• _WHAT THIS TASK INVOLVES_: Among the lines below, which ones contain the word "minus"? Copy every such line.

(Change detection data)
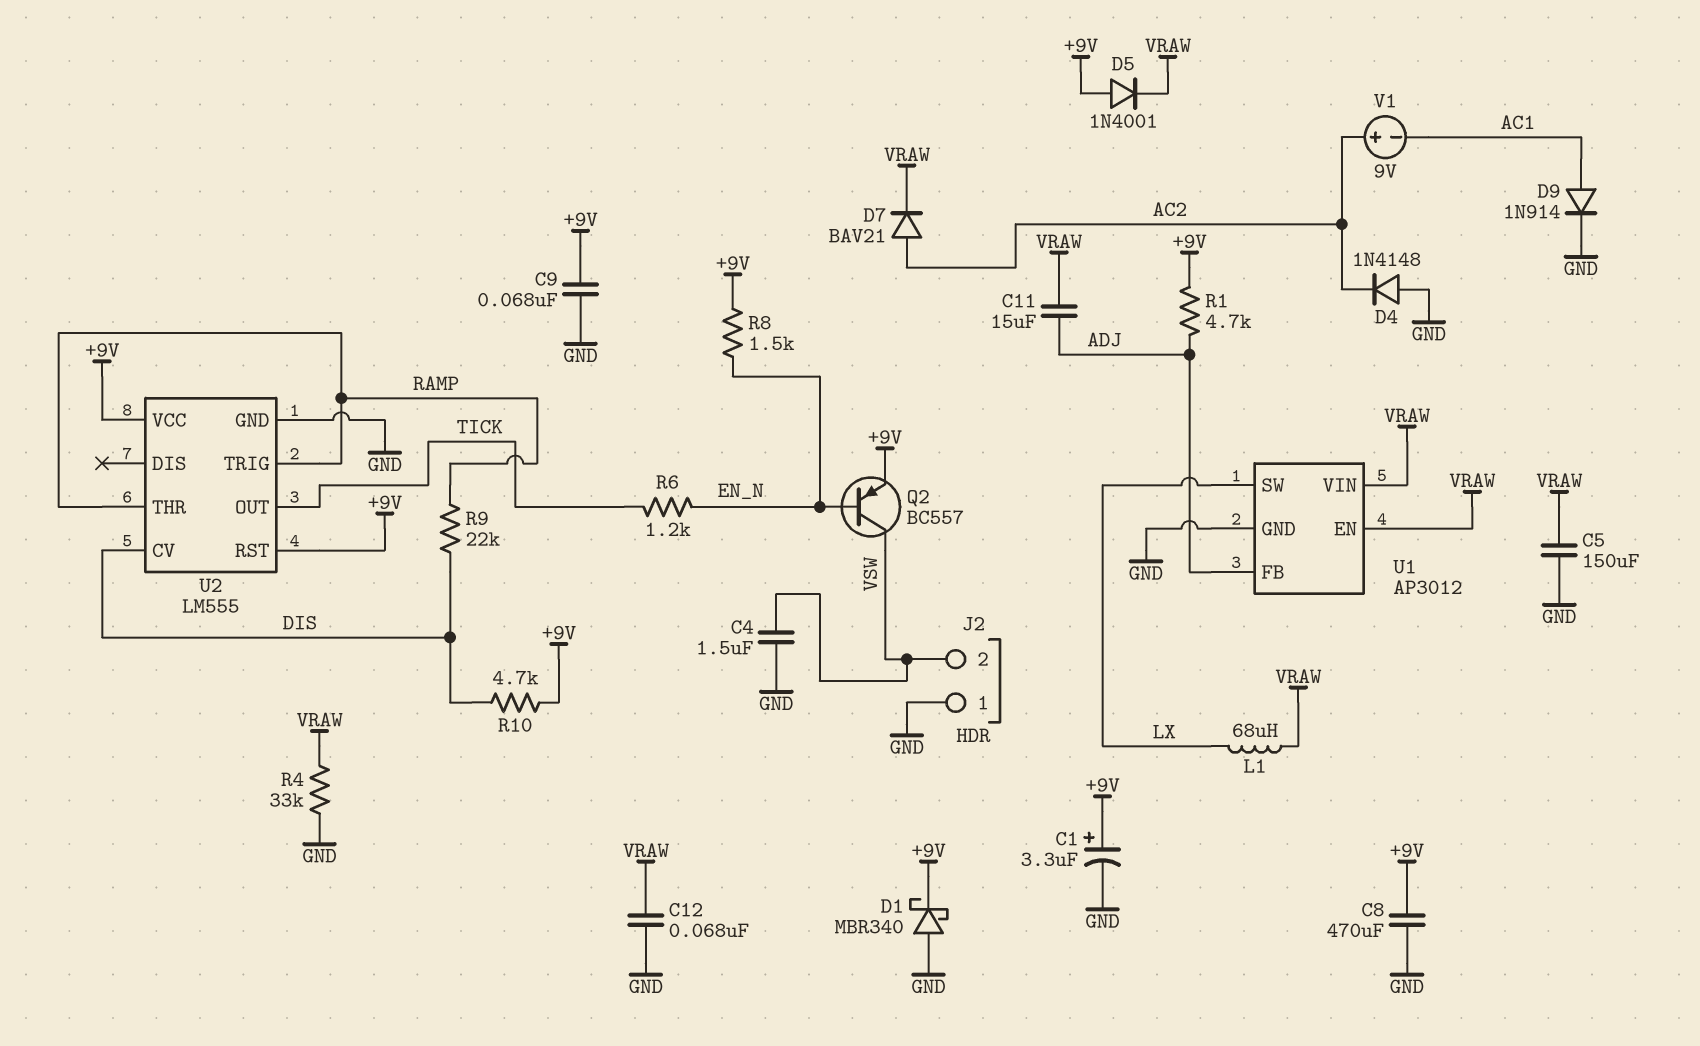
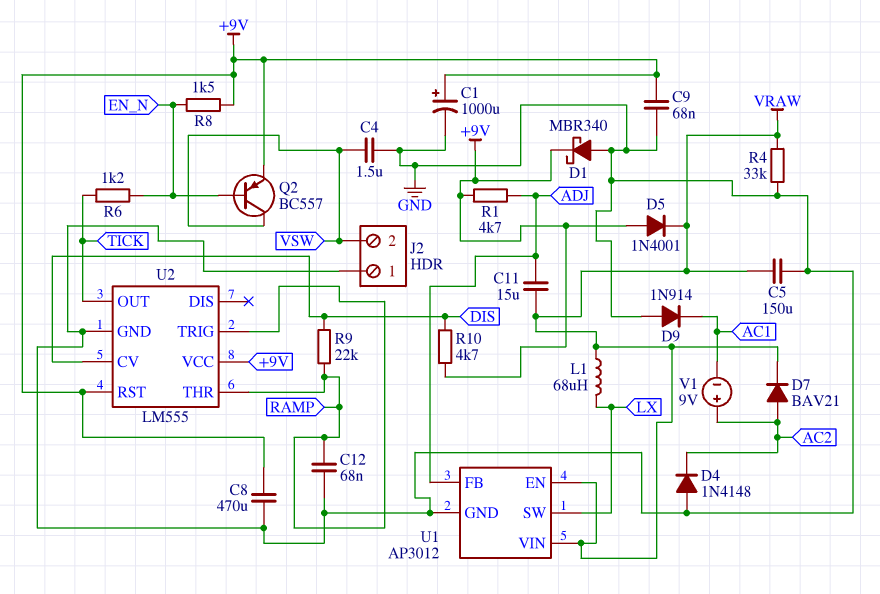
C1: 3.3uF (plus +9V, minus GND) -> 1000uF (plus +9V, minus GND)
C12: 68nF (GND, VRAW) -> 68nF (GND, RAMP)
D9: diode 1N914 (A AC1, K GND) -> diode 1N914 (A GND, K AC1)

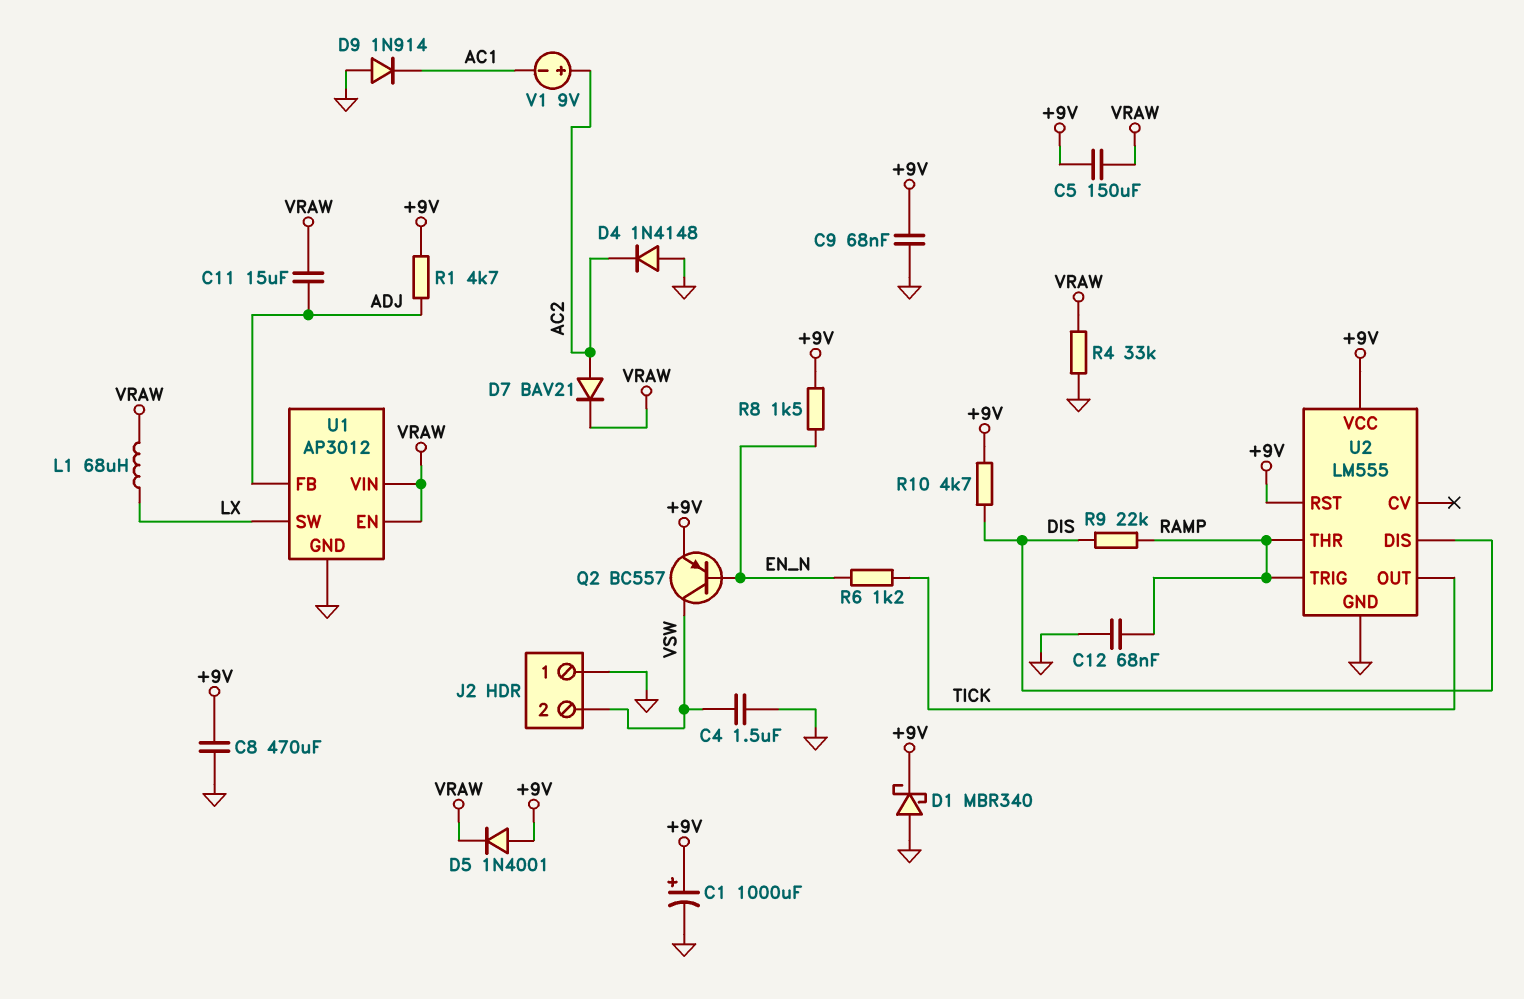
C5: 150uF (GND, VRAW) -> 150uF (+9V, VRAW)
U2 pin CV: DIS -> none
U2 pin DIS: none -> DIS

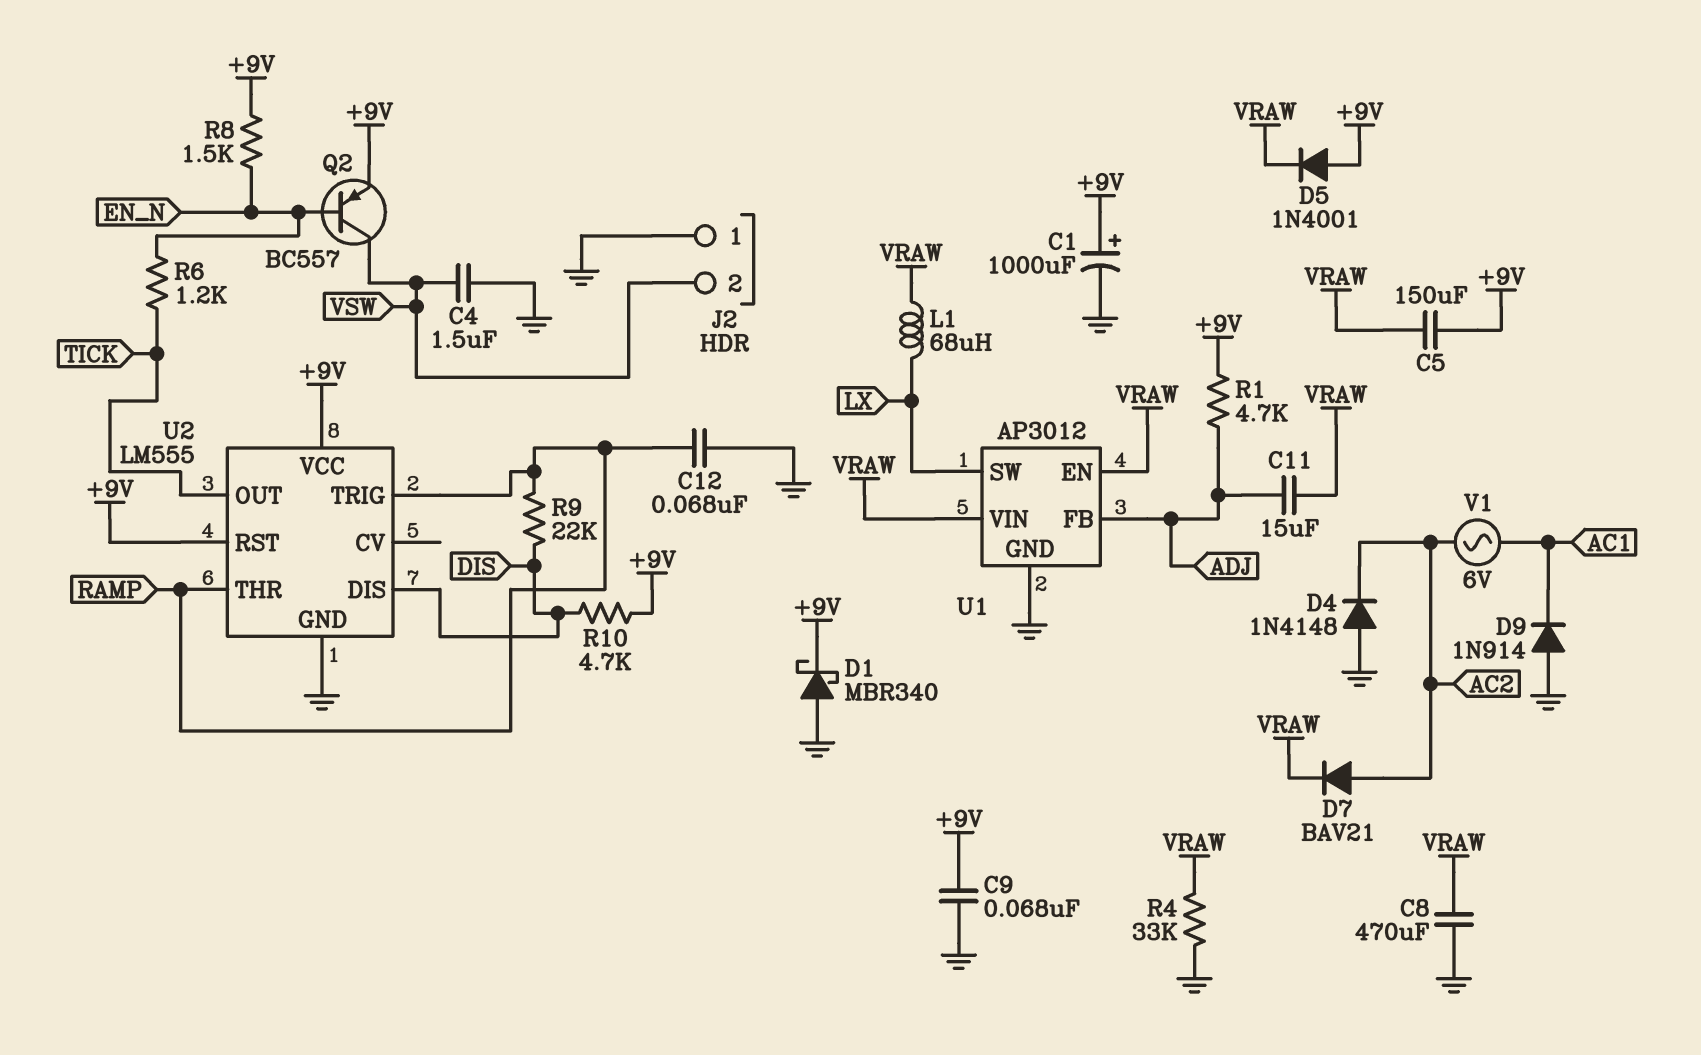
C8: 470uF (+9V, GND) -> 470uF (GND, VRAW)
V1: 9V (plus AC2, minus AC1) -> AC 6V (AC1, AC2)

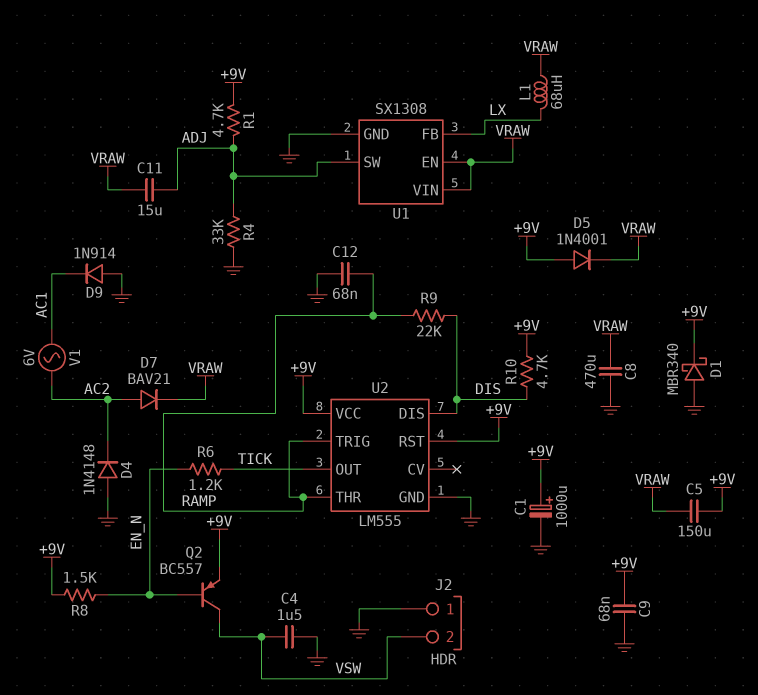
R4: 33k (GND, VRAW) -> 33k (ADJ, GND)
U1: AP3012 -> SX1308
U1 pin FB: ADJ -> LX
U1 pin SW: LX -> ADJ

• _THE COMPLETED TASK_:
C1: 3.3uF (plus +9V, minus GND) -> 1000uF (plus +9V, minus GND)
V1: 9V (plus AC2, minus AC1) -> AC 6V (AC1, AC2)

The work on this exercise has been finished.